## Information provided:
--*--

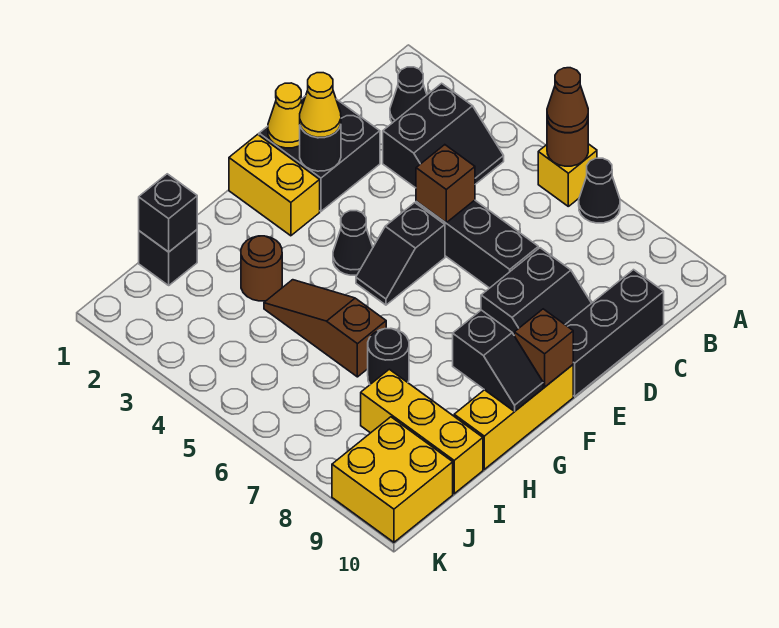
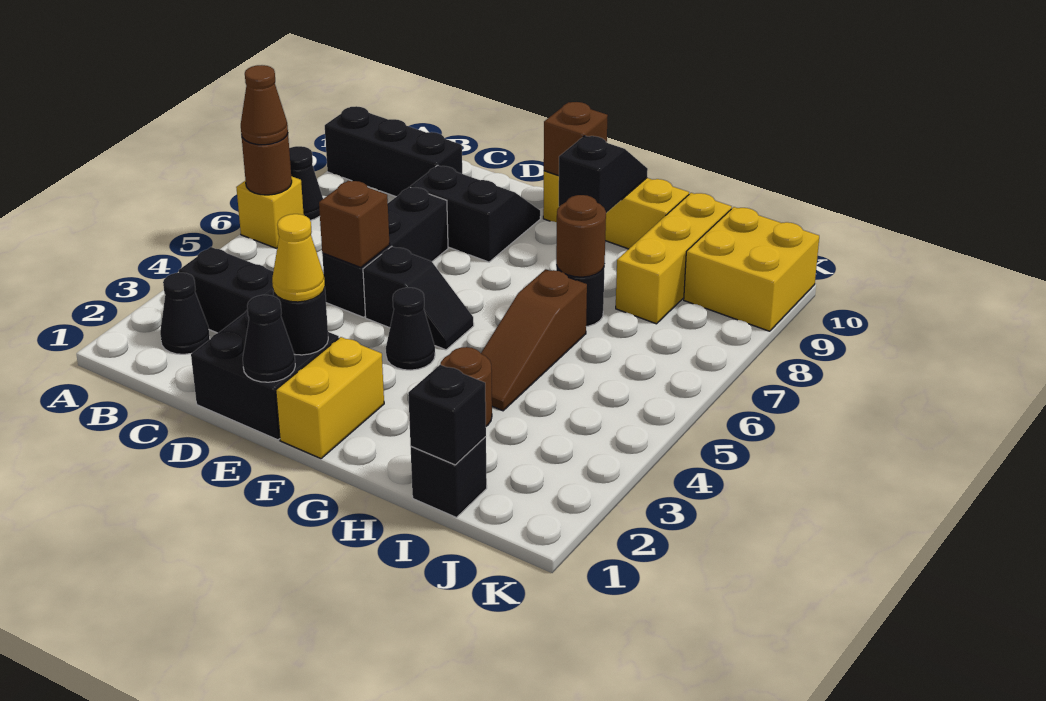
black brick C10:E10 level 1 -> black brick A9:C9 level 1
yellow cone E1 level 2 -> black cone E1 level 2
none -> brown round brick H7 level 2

--*--

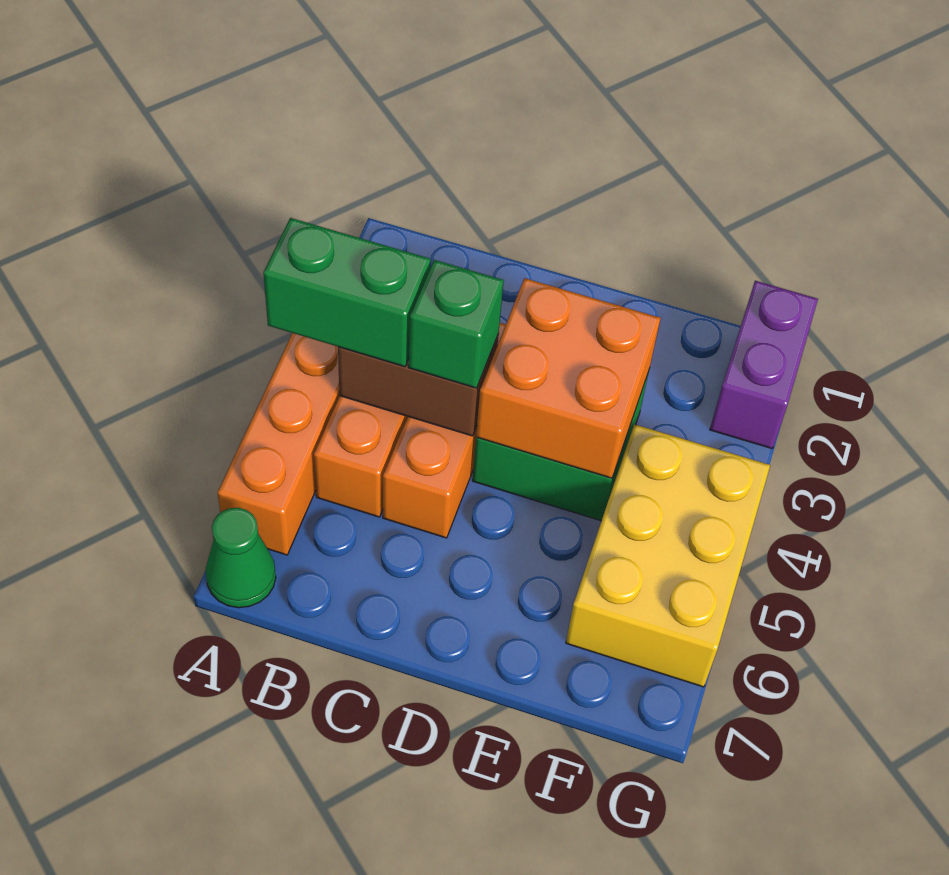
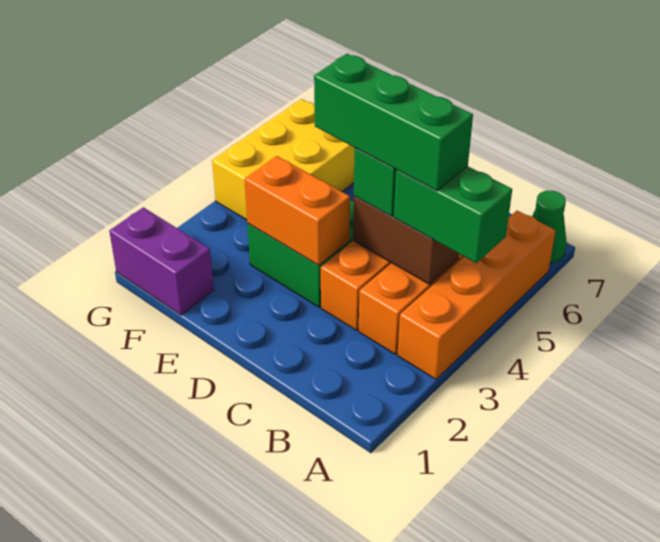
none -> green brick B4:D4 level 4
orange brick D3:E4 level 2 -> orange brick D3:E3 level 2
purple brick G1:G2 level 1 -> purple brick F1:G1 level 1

--*--

## What is required:
Review the entries above and return every line where "black" appears.

## Task output:
black brick C10:E10 level 1 -> black brick A9:C9 level 1
yellow cone E1 level 2 -> black cone E1 level 2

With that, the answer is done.